THE TASK: Find the line with "C4: 680nF (GND, RAMP2) -> 680nF (RAMP2, VDD)" in the records below. Copy it and every line after it, up to and including the line with "R7: none -> 10 (SIG24, VDD)".
--- RECORD EXCERPTS ---
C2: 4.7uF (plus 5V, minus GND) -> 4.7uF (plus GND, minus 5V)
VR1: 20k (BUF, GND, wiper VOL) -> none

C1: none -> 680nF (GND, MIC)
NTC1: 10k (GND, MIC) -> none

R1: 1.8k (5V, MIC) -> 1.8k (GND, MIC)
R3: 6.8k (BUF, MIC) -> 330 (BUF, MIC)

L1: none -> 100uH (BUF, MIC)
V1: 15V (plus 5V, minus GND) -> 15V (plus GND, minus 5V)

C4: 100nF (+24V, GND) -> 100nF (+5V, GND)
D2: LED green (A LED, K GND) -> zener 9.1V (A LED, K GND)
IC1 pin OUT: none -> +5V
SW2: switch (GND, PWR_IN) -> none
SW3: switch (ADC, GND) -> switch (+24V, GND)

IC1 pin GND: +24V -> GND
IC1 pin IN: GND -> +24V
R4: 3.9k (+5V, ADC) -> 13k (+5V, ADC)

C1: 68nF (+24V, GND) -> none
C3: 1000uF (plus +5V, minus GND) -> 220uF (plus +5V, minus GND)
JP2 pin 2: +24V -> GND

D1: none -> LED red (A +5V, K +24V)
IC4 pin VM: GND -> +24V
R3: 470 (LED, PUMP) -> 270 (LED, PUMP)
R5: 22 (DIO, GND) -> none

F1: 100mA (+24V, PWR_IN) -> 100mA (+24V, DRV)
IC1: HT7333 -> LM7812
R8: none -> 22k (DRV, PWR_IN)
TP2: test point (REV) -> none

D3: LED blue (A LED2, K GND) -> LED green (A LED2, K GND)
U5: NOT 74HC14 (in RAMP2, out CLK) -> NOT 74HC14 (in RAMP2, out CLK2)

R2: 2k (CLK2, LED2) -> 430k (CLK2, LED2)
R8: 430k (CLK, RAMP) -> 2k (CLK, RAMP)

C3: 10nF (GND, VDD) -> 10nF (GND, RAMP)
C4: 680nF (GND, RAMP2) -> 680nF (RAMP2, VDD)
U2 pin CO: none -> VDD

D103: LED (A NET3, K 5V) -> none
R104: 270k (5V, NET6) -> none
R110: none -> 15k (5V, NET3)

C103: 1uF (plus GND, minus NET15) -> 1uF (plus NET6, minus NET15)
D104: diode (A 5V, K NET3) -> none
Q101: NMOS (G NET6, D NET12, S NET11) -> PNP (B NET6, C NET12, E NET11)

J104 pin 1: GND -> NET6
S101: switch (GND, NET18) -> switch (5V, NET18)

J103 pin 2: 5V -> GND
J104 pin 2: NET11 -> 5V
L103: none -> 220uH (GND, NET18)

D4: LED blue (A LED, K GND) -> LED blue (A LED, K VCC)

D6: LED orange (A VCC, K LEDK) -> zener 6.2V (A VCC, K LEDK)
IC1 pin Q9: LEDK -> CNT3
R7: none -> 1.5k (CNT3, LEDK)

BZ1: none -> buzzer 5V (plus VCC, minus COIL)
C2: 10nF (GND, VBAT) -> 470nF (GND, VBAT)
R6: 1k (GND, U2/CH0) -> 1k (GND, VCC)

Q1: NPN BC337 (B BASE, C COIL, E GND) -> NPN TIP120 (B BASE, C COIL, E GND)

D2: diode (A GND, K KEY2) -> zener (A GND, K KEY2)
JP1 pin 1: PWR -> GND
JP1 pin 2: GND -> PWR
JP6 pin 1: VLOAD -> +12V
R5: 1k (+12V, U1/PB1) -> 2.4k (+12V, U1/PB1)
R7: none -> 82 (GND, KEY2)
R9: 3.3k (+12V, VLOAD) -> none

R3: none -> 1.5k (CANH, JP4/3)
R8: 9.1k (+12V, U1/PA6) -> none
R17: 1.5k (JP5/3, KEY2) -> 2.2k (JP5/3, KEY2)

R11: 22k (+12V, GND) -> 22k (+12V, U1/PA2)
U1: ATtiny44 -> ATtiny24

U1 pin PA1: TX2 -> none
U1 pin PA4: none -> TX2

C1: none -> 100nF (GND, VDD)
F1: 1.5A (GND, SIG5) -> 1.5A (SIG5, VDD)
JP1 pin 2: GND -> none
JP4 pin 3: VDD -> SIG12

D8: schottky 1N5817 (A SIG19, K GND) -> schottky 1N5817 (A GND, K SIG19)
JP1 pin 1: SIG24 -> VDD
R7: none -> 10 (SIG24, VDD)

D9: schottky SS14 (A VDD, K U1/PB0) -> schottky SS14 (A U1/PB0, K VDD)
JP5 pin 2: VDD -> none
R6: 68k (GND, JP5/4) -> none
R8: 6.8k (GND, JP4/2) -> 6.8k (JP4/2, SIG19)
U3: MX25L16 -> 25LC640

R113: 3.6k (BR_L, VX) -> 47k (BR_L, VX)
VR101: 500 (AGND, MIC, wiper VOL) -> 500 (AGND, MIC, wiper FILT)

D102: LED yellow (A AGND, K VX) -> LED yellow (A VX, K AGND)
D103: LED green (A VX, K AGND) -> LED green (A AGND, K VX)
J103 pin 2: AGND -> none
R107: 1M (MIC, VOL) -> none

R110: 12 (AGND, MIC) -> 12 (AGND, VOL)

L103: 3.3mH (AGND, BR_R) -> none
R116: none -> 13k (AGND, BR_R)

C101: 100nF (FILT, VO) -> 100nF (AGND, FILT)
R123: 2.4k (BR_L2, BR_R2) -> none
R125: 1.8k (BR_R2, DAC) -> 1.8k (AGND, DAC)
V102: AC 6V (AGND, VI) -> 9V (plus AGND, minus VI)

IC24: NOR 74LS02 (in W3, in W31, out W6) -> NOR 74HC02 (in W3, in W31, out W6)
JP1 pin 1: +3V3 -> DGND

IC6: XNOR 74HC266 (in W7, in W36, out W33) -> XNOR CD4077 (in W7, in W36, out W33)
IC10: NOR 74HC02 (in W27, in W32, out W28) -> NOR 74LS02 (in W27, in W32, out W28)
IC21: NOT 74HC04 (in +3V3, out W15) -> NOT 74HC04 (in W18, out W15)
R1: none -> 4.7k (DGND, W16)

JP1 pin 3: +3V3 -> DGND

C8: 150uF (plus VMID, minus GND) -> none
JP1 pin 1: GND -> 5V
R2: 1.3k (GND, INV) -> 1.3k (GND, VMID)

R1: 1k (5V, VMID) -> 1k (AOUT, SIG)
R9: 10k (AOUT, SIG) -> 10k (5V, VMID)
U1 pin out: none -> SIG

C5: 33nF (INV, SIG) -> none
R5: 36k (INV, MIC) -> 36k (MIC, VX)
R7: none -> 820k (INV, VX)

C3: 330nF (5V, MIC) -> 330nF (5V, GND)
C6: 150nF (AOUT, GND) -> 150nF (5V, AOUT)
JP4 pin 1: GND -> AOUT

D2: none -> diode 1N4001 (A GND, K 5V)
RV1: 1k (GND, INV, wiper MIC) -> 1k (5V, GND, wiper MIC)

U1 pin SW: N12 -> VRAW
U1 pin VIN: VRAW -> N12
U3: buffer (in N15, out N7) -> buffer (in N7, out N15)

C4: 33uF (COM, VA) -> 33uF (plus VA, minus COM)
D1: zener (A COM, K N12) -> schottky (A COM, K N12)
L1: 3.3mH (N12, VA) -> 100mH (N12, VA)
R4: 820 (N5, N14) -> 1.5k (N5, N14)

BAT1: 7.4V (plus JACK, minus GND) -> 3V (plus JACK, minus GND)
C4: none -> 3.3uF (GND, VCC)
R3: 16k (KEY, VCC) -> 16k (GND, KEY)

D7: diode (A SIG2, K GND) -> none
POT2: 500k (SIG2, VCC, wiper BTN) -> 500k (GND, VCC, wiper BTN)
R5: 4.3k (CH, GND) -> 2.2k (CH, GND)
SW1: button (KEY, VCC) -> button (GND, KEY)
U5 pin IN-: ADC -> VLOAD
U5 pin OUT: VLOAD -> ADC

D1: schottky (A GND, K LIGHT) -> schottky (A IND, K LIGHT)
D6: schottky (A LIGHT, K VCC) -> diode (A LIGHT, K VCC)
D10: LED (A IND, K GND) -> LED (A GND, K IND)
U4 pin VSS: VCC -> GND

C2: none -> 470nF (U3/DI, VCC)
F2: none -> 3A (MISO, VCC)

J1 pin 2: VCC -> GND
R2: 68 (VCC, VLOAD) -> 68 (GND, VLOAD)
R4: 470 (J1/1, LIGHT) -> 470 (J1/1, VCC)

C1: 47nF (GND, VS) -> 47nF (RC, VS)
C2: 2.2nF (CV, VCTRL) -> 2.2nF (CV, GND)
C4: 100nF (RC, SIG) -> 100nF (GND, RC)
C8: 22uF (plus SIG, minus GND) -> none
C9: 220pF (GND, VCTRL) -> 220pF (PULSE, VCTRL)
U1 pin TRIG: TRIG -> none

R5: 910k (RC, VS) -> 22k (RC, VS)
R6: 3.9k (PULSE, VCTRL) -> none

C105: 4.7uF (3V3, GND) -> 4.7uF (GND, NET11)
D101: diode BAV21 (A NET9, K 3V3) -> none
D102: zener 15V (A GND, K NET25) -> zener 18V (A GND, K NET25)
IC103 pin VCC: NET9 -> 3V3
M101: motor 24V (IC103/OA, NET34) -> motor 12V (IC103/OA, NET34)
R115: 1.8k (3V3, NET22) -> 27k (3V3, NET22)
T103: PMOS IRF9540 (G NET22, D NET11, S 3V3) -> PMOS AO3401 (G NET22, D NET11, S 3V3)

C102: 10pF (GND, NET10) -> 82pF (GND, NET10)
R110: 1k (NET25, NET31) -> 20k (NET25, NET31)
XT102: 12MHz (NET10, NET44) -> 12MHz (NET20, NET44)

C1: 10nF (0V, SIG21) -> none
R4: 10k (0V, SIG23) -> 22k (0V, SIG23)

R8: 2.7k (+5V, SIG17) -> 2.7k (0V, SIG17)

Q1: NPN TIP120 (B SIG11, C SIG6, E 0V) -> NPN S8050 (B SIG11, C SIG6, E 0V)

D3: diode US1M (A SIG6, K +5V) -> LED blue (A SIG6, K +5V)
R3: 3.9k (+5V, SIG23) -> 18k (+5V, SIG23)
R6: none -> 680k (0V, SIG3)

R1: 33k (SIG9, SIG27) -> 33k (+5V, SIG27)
---
RESPONSE BELOW:
C4: 680nF (GND, RAMP2) -> 680nF (RAMP2, VDD)
U2 pin CO: none -> VDD

D103: LED (A NET3, K 5V) -> none
R104: 270k (5V, NET6) -> none
R110: none -> 15k (5V, NET3)

C103: 1uF (plus GND, minus NET15) -> 1uF (plus NET6, minus NET15)
D104: diode (A 5V, K NET3) -> none
Q101: NMOS (G NET6, D NET12, S NET11) -> PNP (B NET6, C NET12, E NET11)

J104 pin 1: GND -> NET6
S101: switch (GND, NET18) -> switch (5V, NET18)

J103 pin 2: 5V -> GND
J104 pin 2: NET11 -> 5V
L103: none -> 220uH (GND, NET18)

D4: LED blue (A LED, K GND) -> LED blue (A LED, K VCC)

D6: LED orange (A VCC, K LEDK) -> zener 6.2V (A VCC, K LEDK)
IC1 pin Q9: LEDK -> CNT3
R7: none -> 1.5k (CNT3, LEDK)

BZ1: none -> buzzer 5V (plus VCC, minus COIL)
C2: 10nF (GND, VBAT) -> 470nF (GND, VBAT)
R6: 1k (GND, U2/CH0) -> 1k (GND, VCC)

Q1: NPN BC337 (B BASE, C COIL, E GND) -> NPN TIP120 (B BASE, C COIL, E GND)

D2: diode (A GND, K KEY2) -> zener (A GND, K KEY2)
JP1 pin 1: PWR -> GND
JP1 pin 2: GND -> PWR
JP6 pin 1: VLOAD -> +12V
R5: 1k (+12V, U1/PB1) -> 2.4k (+12V, U1/PB1)
R7: none -> 82 (GND, KEY2)
R9: 3.3k (+12V, VLOAD) -> none

R3: none -> 1.5k (CANH, JP4/3)
R8: 9.1k (+12V, U1/PA6) -> none
R17: 1.5k (JP5/3, KEY2) -> 2.2k (JP5/3, KEY2)

R11: 22k (+12V, GND) -> 22k (+12V, U1/PA2)
U1: ATtiny44 -> ATtiny24

U1 pin PA1: TX2 -> none
U1 pin PA4: none -> TX2

C1: none -> 100nF (GND, VDD)
F1: 1.5A (GND, SIG5) -> 1.5A (SIG5, VDD)
JP1 pin 2: GND -> none
JP4 pin 3: VDD -> SIG12

D8: schottky 1N5817 (A SIG19, K GND) -> schottky 1N5817 (A GND, K SIG19)
JP1 pin 1: SIG24 -> VDD
R7: none -> 10 (SIG24, VDD)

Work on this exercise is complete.